(Task material Opens)

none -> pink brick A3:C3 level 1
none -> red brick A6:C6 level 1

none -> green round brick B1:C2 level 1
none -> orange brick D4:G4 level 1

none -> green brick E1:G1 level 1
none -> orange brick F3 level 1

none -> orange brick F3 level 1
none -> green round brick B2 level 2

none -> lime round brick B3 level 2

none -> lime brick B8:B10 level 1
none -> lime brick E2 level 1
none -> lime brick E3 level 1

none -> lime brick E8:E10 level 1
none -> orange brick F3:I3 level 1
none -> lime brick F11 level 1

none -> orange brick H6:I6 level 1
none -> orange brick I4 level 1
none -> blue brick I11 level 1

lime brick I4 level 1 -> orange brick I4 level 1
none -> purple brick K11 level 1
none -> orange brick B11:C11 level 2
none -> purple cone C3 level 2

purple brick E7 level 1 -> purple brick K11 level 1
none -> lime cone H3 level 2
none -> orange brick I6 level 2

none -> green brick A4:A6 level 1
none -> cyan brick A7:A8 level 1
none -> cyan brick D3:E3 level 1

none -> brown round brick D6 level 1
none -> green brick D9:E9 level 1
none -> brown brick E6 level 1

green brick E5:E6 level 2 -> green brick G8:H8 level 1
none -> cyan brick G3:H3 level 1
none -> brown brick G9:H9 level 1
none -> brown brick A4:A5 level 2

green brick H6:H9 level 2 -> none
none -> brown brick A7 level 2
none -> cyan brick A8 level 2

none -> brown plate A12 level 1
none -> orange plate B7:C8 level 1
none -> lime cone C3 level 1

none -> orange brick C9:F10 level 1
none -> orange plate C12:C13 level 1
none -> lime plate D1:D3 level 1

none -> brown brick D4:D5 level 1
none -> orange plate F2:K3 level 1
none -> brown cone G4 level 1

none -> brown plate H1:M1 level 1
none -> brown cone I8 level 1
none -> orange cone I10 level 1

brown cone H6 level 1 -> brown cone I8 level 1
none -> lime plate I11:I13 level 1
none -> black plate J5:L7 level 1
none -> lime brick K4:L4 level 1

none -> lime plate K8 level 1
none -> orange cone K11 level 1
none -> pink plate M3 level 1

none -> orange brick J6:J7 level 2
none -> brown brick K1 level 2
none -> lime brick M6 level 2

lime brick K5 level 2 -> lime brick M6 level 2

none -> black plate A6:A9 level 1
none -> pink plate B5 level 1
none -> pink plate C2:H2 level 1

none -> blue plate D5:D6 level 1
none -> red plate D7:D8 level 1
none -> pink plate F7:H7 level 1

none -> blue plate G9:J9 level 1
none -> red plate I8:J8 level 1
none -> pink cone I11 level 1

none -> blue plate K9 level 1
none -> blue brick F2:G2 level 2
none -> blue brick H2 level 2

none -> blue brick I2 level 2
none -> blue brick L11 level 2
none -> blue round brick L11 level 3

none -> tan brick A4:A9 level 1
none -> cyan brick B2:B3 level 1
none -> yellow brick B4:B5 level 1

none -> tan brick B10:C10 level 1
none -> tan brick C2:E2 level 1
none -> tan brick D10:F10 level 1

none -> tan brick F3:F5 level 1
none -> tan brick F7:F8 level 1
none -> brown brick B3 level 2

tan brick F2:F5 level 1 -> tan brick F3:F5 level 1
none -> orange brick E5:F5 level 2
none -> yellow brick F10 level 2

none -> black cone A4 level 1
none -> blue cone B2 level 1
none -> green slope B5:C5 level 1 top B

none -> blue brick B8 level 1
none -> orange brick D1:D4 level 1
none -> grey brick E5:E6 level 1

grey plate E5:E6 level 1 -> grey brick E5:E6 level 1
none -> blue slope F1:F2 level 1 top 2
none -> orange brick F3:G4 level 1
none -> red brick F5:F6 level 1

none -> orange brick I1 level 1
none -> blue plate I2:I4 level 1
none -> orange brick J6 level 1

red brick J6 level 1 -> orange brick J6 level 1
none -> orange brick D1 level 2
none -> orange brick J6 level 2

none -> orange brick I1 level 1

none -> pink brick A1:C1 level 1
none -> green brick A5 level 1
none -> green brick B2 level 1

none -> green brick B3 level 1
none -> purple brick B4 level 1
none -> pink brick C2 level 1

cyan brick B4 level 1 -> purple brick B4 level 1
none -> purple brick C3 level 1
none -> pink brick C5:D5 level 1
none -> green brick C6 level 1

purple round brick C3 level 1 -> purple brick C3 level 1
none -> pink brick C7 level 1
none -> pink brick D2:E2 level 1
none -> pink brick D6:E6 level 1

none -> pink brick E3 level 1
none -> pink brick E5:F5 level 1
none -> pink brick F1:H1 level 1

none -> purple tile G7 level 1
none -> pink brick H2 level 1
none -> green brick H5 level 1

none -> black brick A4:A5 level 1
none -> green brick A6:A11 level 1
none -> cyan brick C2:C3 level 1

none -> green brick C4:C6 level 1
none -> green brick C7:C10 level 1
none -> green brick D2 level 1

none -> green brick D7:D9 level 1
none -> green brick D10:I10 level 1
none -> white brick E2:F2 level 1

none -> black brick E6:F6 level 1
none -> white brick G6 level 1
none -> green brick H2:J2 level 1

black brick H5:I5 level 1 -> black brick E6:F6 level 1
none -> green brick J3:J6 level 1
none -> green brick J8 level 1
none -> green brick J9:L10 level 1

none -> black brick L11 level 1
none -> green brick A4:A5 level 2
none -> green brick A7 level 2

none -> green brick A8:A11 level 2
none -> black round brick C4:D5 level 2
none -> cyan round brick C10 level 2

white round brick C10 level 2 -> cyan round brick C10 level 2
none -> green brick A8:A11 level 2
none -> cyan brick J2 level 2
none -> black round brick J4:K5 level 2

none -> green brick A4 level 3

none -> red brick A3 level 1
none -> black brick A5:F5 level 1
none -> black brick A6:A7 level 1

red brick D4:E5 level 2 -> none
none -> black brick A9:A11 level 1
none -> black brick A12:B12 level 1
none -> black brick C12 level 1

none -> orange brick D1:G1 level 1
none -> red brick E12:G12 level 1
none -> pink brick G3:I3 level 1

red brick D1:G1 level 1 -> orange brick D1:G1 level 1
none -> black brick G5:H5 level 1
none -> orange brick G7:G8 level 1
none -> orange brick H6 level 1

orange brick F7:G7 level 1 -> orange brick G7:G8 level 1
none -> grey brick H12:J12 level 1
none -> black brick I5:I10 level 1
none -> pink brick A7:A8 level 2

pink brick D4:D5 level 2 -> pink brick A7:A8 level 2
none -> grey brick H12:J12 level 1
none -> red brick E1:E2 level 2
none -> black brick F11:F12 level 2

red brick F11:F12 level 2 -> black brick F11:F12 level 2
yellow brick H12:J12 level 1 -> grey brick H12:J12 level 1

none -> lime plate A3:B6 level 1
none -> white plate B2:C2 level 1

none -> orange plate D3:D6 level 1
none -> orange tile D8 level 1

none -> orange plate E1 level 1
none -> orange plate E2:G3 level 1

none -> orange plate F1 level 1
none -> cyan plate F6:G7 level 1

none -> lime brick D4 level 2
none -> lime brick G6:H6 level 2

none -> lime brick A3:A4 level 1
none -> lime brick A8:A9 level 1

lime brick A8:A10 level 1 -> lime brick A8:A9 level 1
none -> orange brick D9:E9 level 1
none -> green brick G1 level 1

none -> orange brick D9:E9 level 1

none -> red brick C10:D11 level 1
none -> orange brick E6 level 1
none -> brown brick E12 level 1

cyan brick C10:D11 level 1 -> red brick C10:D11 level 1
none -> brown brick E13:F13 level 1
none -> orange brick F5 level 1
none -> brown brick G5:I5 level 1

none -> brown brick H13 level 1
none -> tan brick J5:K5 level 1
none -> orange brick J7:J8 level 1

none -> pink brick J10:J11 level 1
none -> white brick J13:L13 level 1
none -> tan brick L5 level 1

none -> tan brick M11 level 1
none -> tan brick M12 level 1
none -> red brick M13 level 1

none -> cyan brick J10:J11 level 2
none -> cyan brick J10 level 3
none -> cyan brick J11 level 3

(Task material Closes)

Task directions: Repeat the records above line by line, from the first line through the line that contains "none -> lime brick E8:E10 level 1".

Written solution:
none -> pink brick A3:C3 level 1
none -> red brick A6:C6 level 1

none -> green round brick B1:C2 level 1
none -> orange brick D4:G4 level 1

none -> green brick E1:G1 level 1
none -> orange brick F3 level 1

none -> orange brick F3 level 1
none -> green round brick B2 level 2

none -> lime round brick B3 level 2

none -> lime brick B8:B10 level 1
none -> lime brick E2 level 1
none -> lime brick E3 level 1

none -> lime brick E8:E10 level 1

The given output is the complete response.